* _WHAT YOU ARE ASKED TO DO_: Needed from the data below: every line from the one with "blue heart: 1 -> 3" up to and including the one with "black brush: 4 -> 3", repeated exactly and with nothing else.

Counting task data
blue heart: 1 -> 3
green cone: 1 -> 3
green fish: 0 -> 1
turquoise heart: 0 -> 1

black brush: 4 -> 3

---

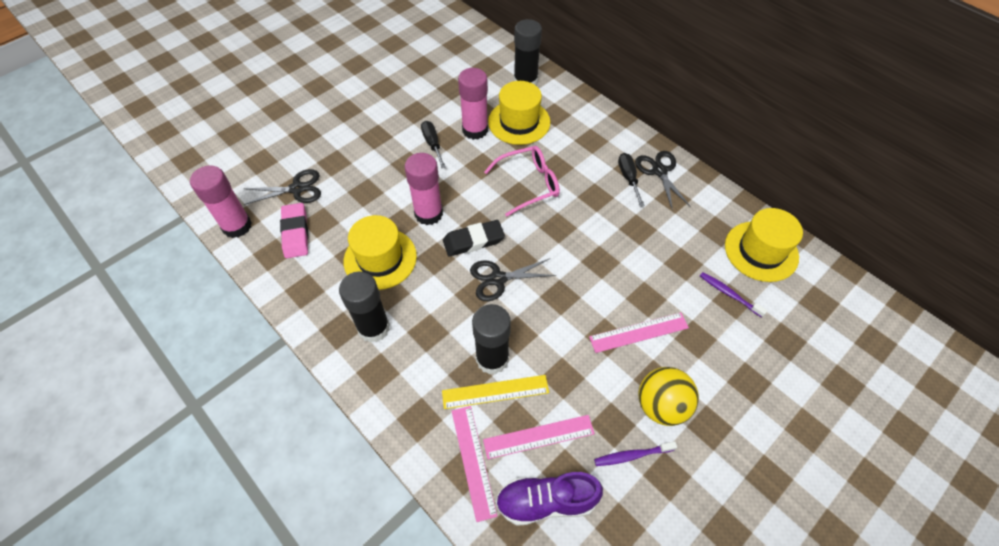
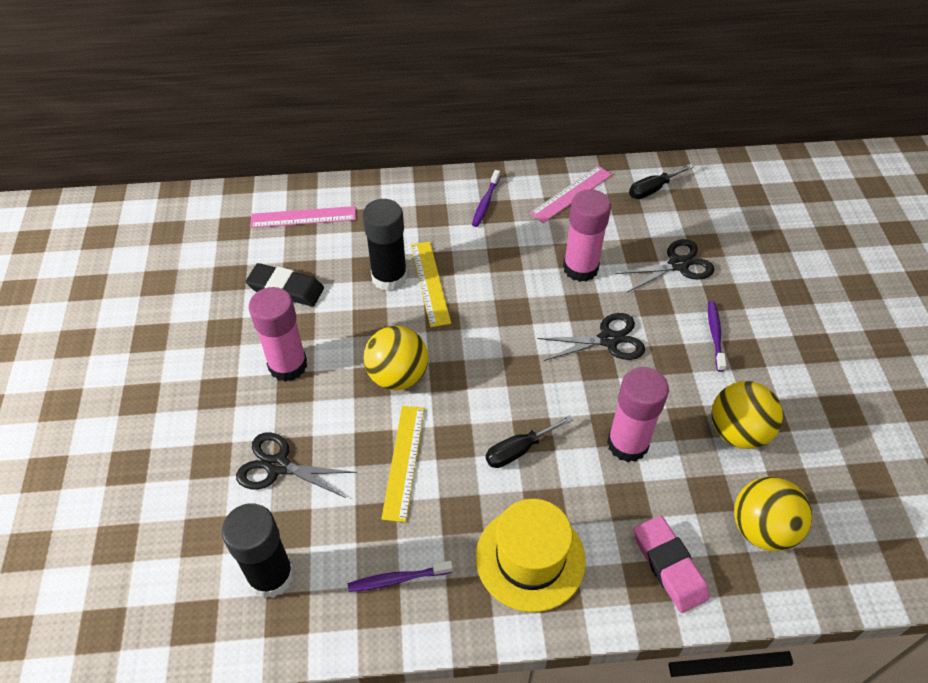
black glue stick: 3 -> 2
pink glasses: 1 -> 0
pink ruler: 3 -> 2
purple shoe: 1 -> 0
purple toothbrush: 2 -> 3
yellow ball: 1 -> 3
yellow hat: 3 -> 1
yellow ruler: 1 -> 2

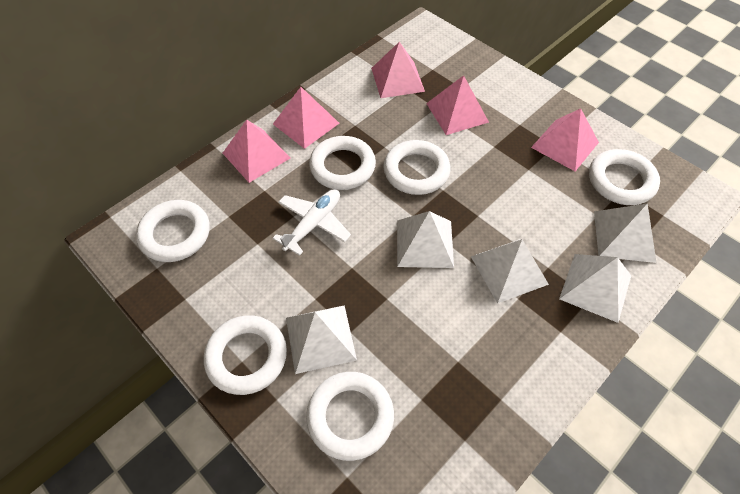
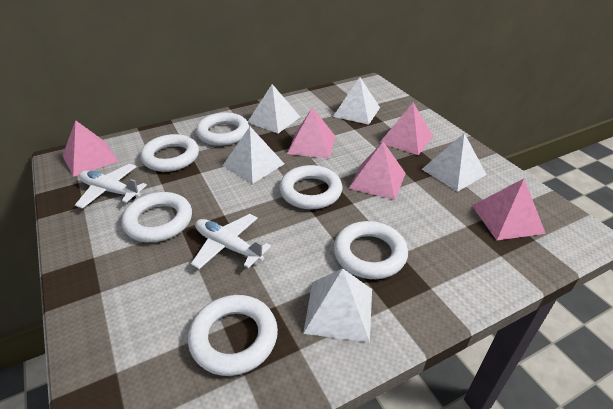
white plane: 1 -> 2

* _ANSWER BOX_:
blue heart: 1 -> 3
green cone: 1 -> 3
green fish: 0 -> 1
turquoise heart: 0 -> 1

black brush: 4 -> 3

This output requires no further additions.